■ EXERCISE:
Within the records below, reproduce without change the lines from the line that has "chair: (515, 245)" through the line that has "shelving: (257, 1133) -> (515, 1524), moved", and only those.

Graphic revision entries
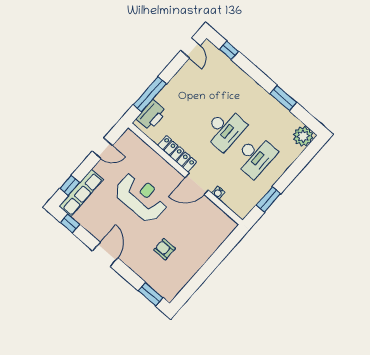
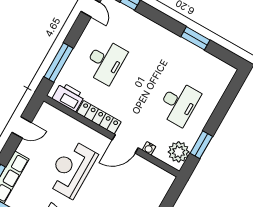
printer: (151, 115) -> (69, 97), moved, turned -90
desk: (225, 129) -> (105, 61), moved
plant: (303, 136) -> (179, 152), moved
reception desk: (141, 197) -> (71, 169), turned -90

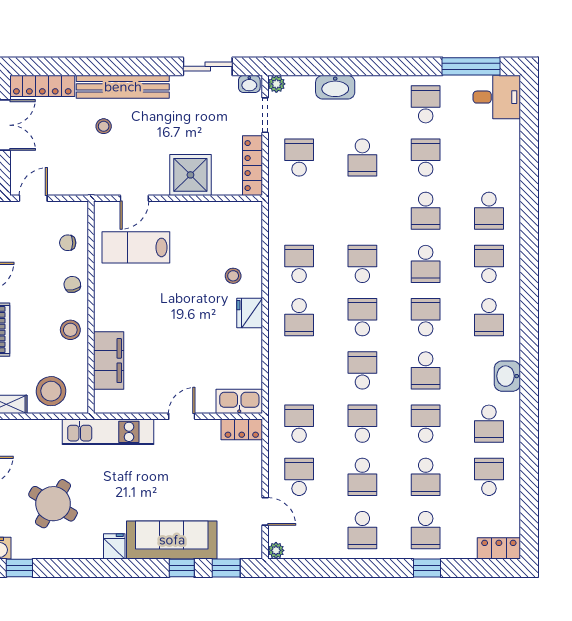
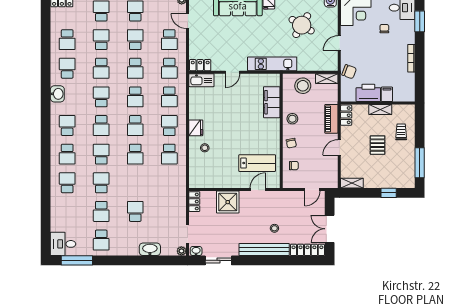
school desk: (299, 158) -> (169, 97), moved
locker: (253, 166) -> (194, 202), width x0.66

==

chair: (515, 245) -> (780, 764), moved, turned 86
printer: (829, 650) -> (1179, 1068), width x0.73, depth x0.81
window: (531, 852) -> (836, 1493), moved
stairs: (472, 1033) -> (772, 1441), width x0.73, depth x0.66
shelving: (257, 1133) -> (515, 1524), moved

■ YOUR RESPONSE:
chair: (515, 245) -> (780, 764), moved, turned 86
printer: (829, 650) -> (1179, 1068), width x0.73, depth x0.81
window: (531, 852) -> (836, 1493), moved
stairs: (472, 1033) -> (772, 1441), width x0.73, depth x0.66
shelving: (257, 1133) -> (515, 1524), moved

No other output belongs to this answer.